Task requirements: Give the data below again exactly as it stands. Omit the pictures.

** Opening Available records block **

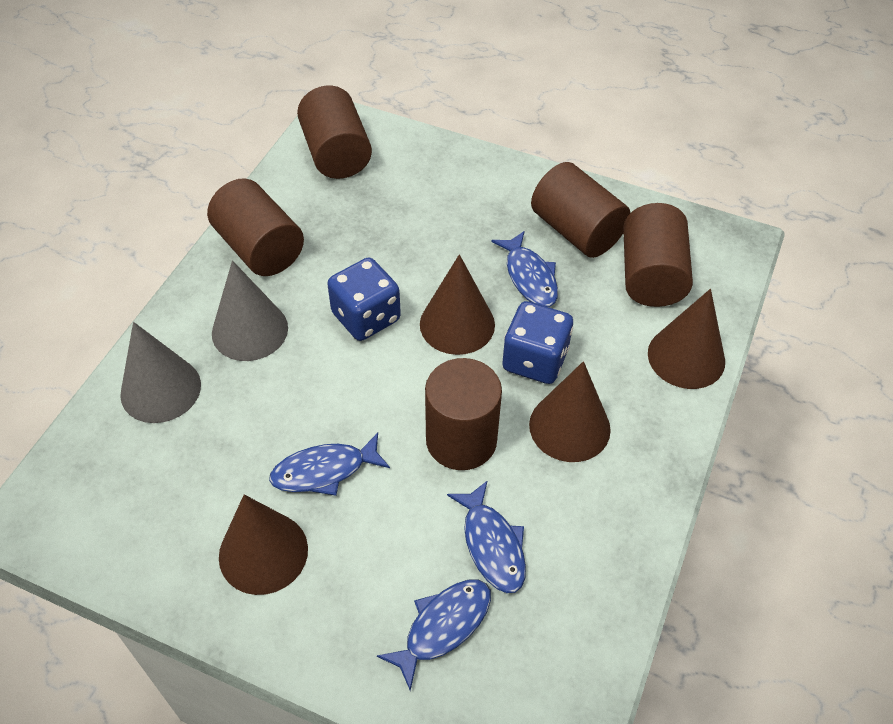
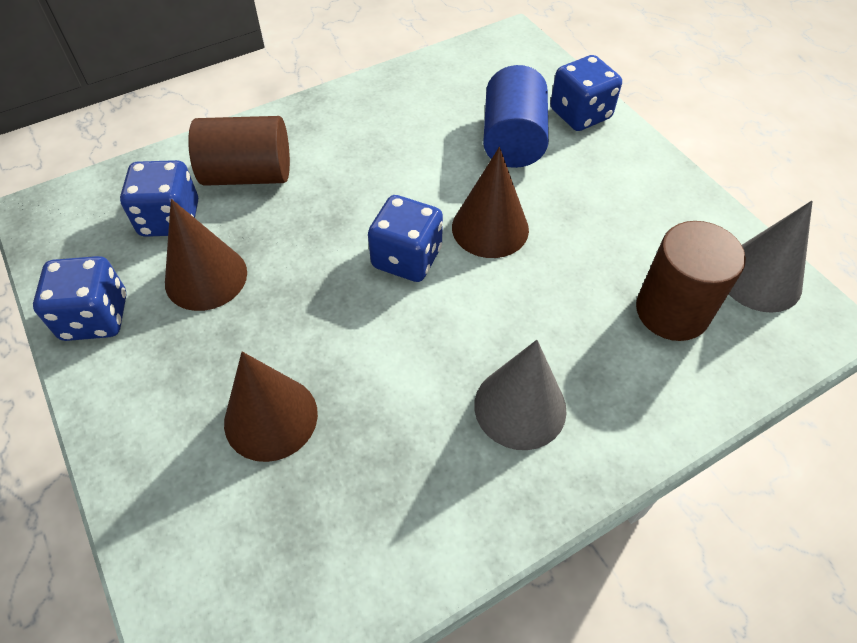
blue cylinder: none = 0 -> [483,65,549,168] = 1
blue dice: [327,257,401,341] [502,301,573,384] = 2 -> [33,256,126,341] [120,160,198,237] [368,195,443,282] [550,55,622,131] = 4
blue fish: [269,433,390,496] [377,580,491,691] [447,480,526,593] [491,231,558,307] = 4 -> none = 0
brown cone: [219,495,308,595] [420,254,495,355] [529,361,611,462] [648,289,725,389] = 4 -> [165,199,247,311] [224,352,318,462] [452,147,529,258] = 3
brown cylinder: [207,178,304,276] [297,86,372,179] [425,358,502,470] [531,162,631,258] [623,203,693,307] = 5 -> [188,116,290,186] [636,221,746,341] = 2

** Closing Available records block **

Exercise output:
blue cylinder: none = 0 -> [483,65,549,168] = 1
blue dice: [327,257,401,341] [502,301,573,384] = 2 -> [33,256,126,341] [120,160,198,237] [368,195,443,282] [550,55,622,131] = 4
blue fish: [269,433,390,496] [377,580,491,691] [447,480,526,593] [491,231,558,307] = 4 -> none = 0
brown cone: [219,495,308,595] [420,254,495,355] [529,361,611,462] [648,289,725,389] = 4 -> [165,199,247,311] [224,352,318,462] [452,147,529,258] = 3
brown cylinder: [207,178,304,276] [297,86,372,179] [425,358,502,470] [531,162,631,258] [623,203,693,307] = 5 -> [188,116,290,186] [636,221,746,341] = 2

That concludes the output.